What the task requires: Only the images are to be dropped; the records themselves must be repeated exactly.

*** Working data ***

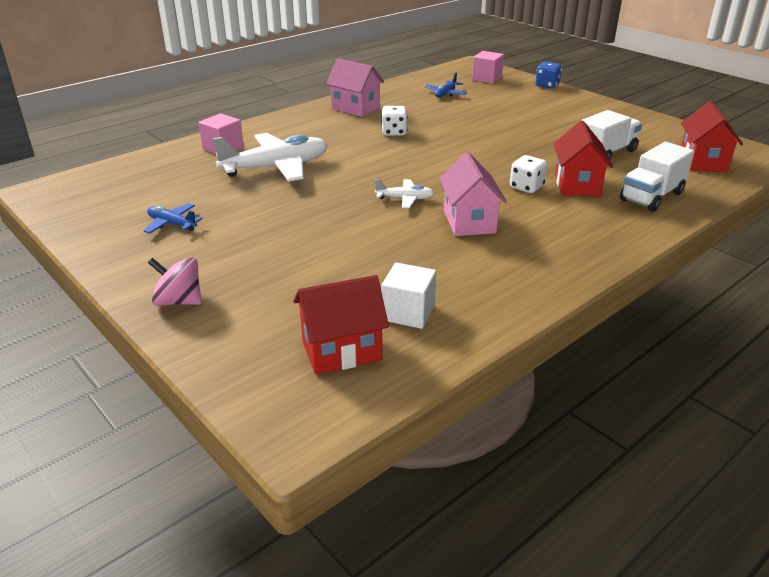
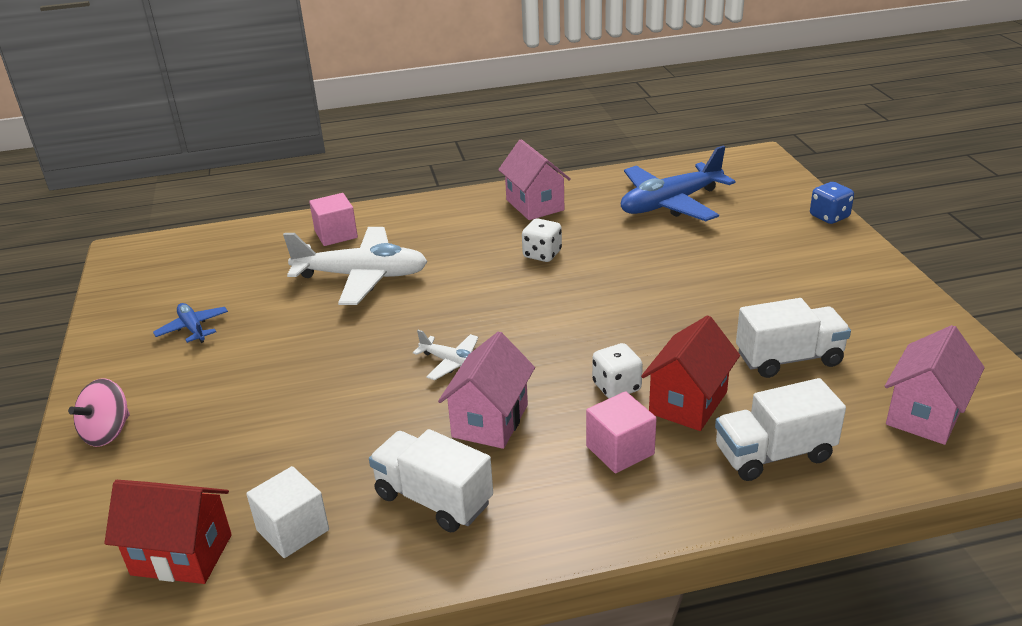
camera: 30 degrees right, 0 degrees up
pink spinning top [148,258,202,306] -> pink spinning top turned 105 degrees counterclockwise [68,378,130,447]
blue plane [425,73,467,97] -> blue plane [621,146,735,221], size x2.08
pink cube [472,51,504,84] -> pink cube moved to [586,391,657,473]
red house [681,101,743,172] -> pink house [885,325,985,445]
none -> white truck [369,429,493,532]

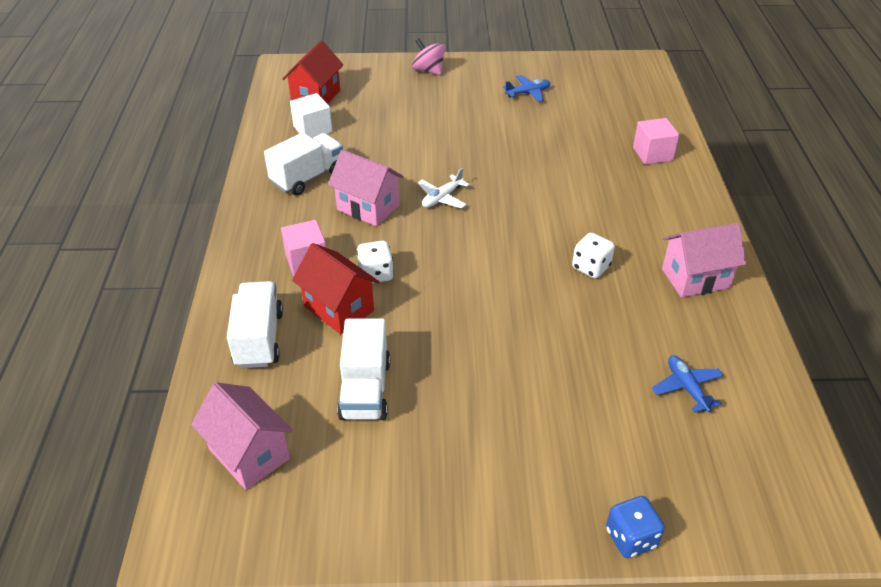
camera: 100 degrees right, 10 degrees up
white plane [283,227,428,305] -> none
blue plane [621,146,735,221] -> blue plane [652,355,724,413], size x0.48

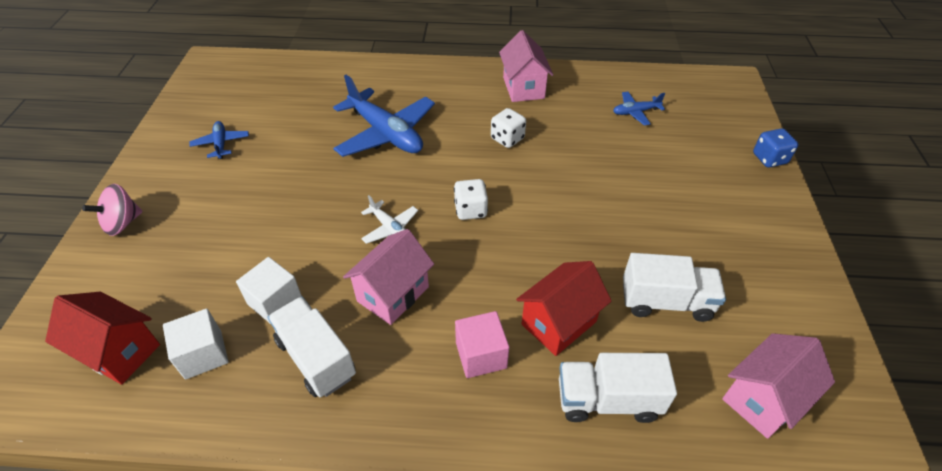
camera: 85 degrees left, 5 degrees up
white dice [357,241,394,283] -> white dice moved to [454,179,488,220]
pink cube [633,118,679,165] -> none
none -> white cube [236,257,302,323]
none -> blue plane [333,75,435,157]

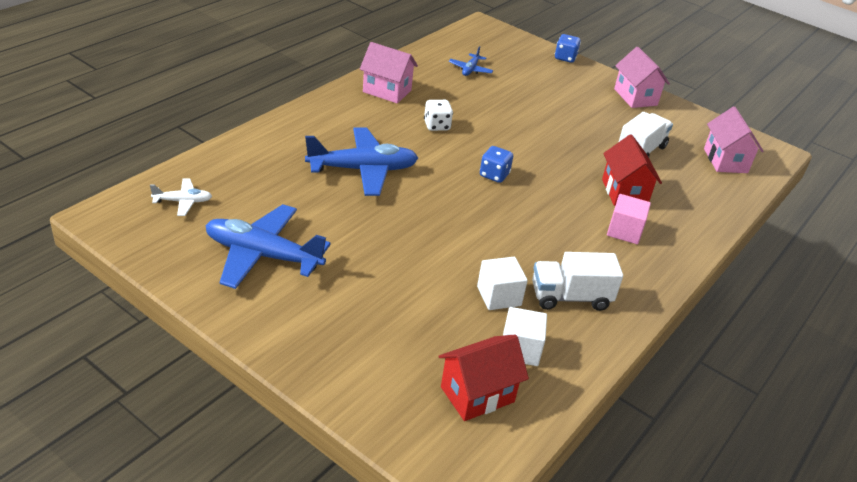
camera: 60 degrees left, 10 degrees down
pink spinning top [82,184,143,236] -> none
blue plane [189,121,249,159] -> blue plane [206,204,331,289], size x2.08
pink house [343,229,434,325] -> pink house moved to [614,47,670,108]
white plane [361,195,418,244] -> white plane moved to [150,179,212,216]
white dice [454,179,488,220] -> blue dice [480,146,513,183]
white truck [559,353,677,423] -> none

***

The answer:
camera: 30 degrees right, 0 degrees up
pink spinning top [148,258,202,306] -> pink spinning top turned 105 degrees counterclockwise [68,378,130,447]
blue plane [425,73,467,97] -> blue plane [621,146,735,221], size x2.08
pink cube [472,51,504,84] -> pink cube moved to [586,391,657,473]
red house [681,101,743,172] -> pink house [885,325,985,445]
none -> white truck [369,429,493,532]

camera: 100 degrees right, 10 degrees up
white plane [283,227,428,305] -> none
blue plane [621,146,735,221] -> blue plane [652,355,724,413], size x0.48

camera: 85 degrees left, 5 degrees up
white dice [357,241,394,283] -> white dice moved to [454,179,488,220]
pink cube [633,118,679,165] -> none
none -> white cube [236,257,302,323]
none -> blue plane [333,75,435,157]

camera: 60 degrees left, 10 degrees down
pink spinning top [82,184,143,236] -> none
blue plane [189,121,249,159] -> blue plane [206,204,331,289], size x2.08
pink house [343,229,434,325] -> pink house moved to [614,47,670,108]
white plane [361,195,418,244] -> white plane moved to [150,179,212,216]
white dice [454,179,488,220] -> blue dice [480,146,513,183]
white truck [559,353,677,423] -> none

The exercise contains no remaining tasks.